### Work order
Your answer must be the lines from the first one in the material through the line with "Someone carried the Kegel/braun", retyped exactly and with no pictures.

^^^^^^^^^^^^^^^^

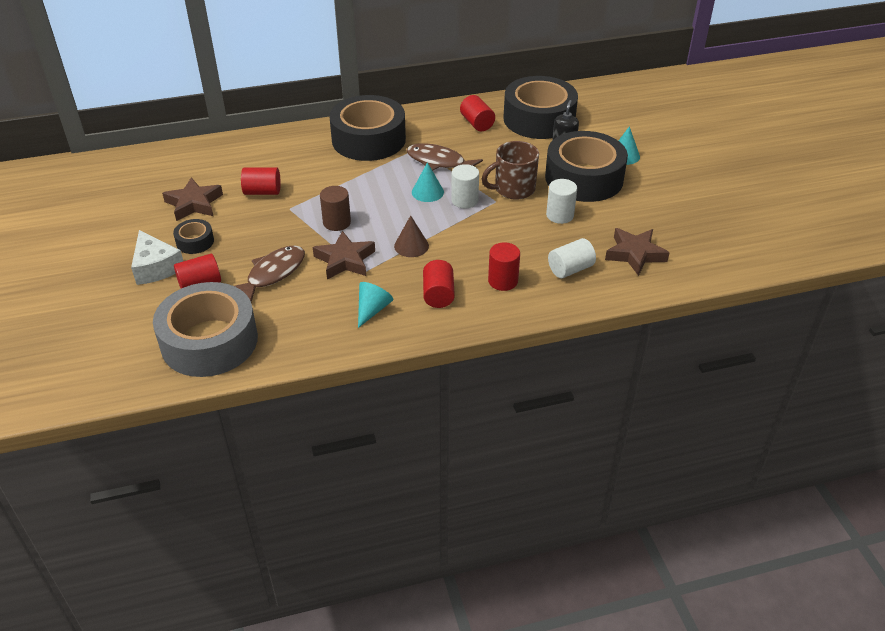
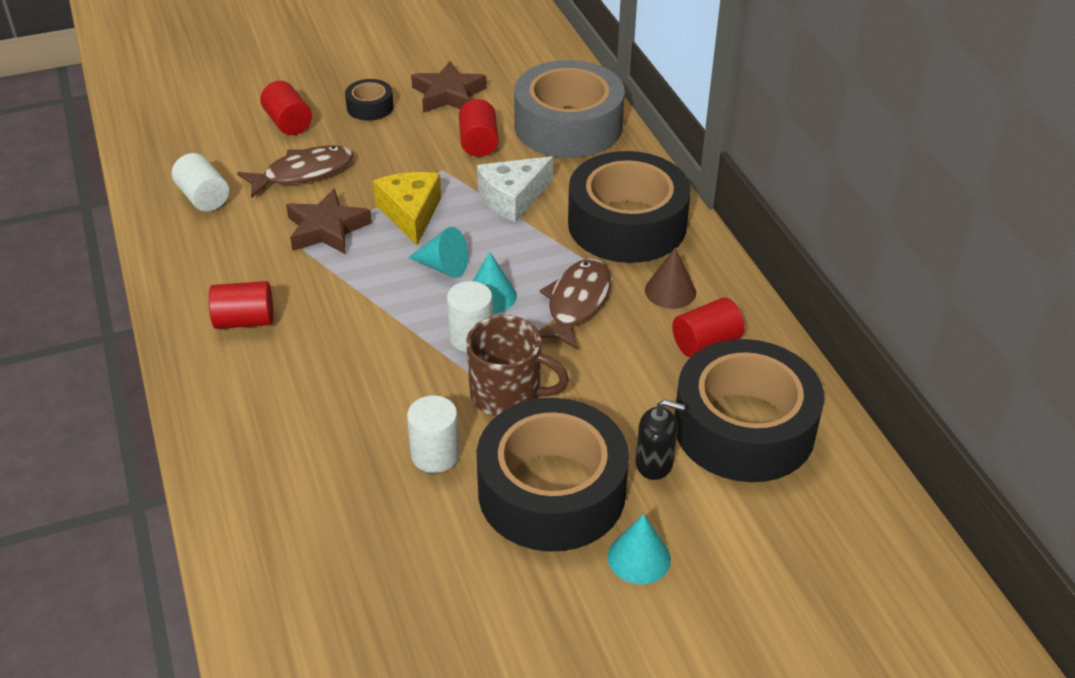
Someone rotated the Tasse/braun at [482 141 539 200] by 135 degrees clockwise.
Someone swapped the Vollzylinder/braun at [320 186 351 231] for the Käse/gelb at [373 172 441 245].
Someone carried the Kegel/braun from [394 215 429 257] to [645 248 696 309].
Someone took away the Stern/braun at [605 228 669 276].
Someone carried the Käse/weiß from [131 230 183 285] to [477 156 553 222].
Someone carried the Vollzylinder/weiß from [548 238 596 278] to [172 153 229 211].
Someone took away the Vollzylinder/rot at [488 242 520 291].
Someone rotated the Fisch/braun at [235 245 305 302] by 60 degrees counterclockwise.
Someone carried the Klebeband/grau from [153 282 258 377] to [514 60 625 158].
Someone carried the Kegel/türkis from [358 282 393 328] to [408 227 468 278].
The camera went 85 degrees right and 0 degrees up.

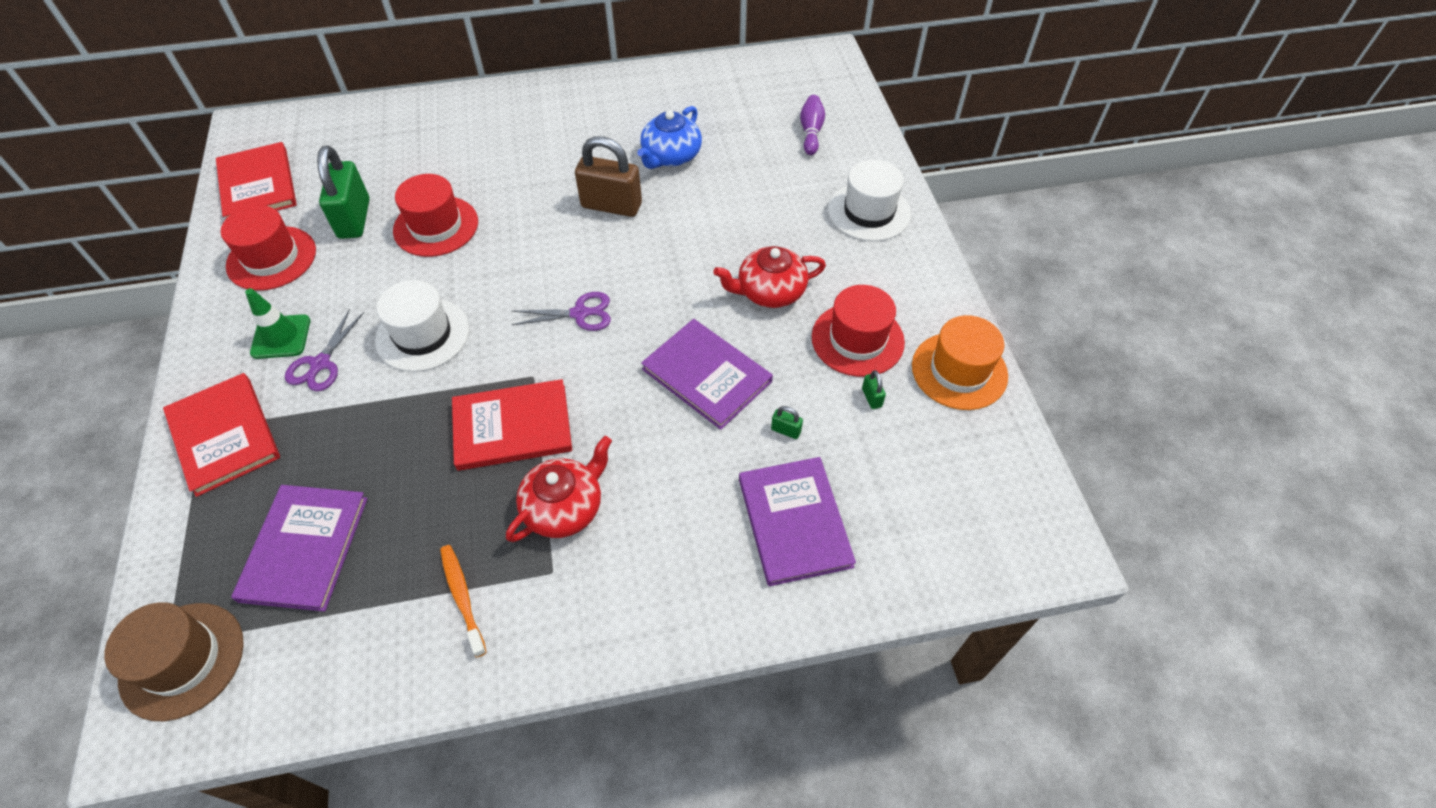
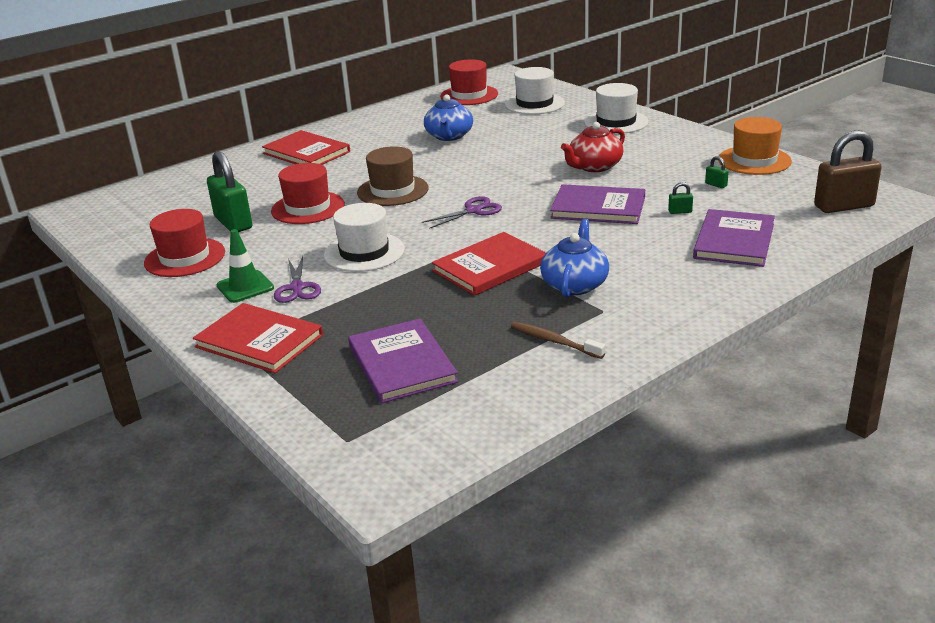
Someone swapped the Bowlingkegel/lila at [800 95 825 155] for the Hut/weiß at [505 67 565 115].
Someone carried the Vorhängeschloss/braun from [575 136 642 217] to [814 130 882 213].
Someone carried the Buch/rot from [216 142 297 219] to [262 130 350 165].
Someone carried the Hut/rot from [812 285 905 377] to [440 59 498 105].
Someone repainted the Teekanne/rot at [506 436 612 542], which became the Teekanne/blau at [540 219 609 298].
Someone rotated the Buch/lila at [739 457 856 586] by 60 degrees clockwise.
Someone repainted the Zahnbürste/orange at [440 545 487 657], which became the Zahnbürste/braun at [511 322 605 359].
Someone carried the Hut/braun from [104 602 244 721] to [357 146 429 206].
The camera went 25 degrees left and 25 degrees down.

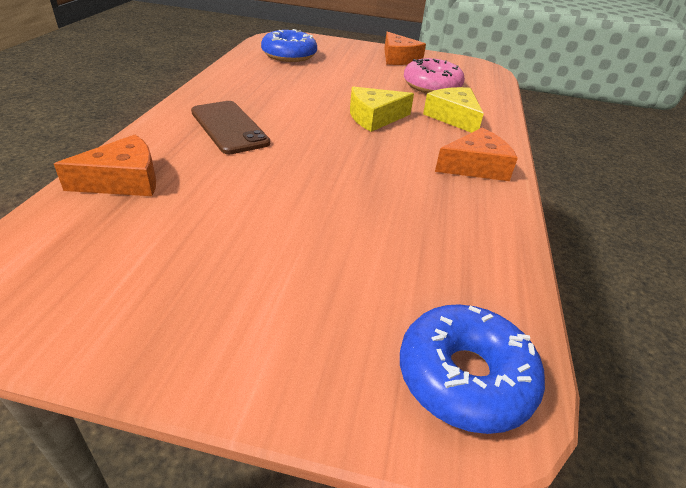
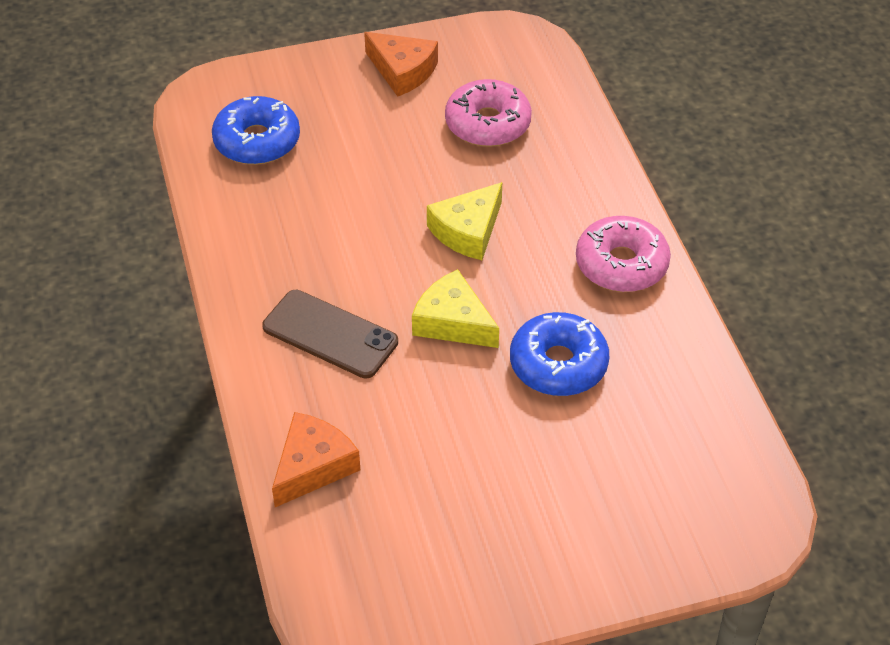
Someone carried the Käse/gelb from [423 87 484 133] to [412 269 499 348].
Someone swapped the Käse/orange at [435 128 518 181] for the Donut/rosa at [576 216 671 292].
Someone carried the Donut/blau from [400 304 545 434] to [510 312 609 396].
The camera went 25 degrees left and 10 degrees up.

^^^^^^^^^^^^^^^^

### Task answer
Someone rotated the Tasse/braun at [482 141 539 200] by 135 degrees clockwise.
Someone swapped the Vollzylinder/braun at [320 186 351 231] for the Käse/gelb at [373 172 441 245].
Someone carried the Kegel/braun from [394 215 429 257] to [645 248 696 309].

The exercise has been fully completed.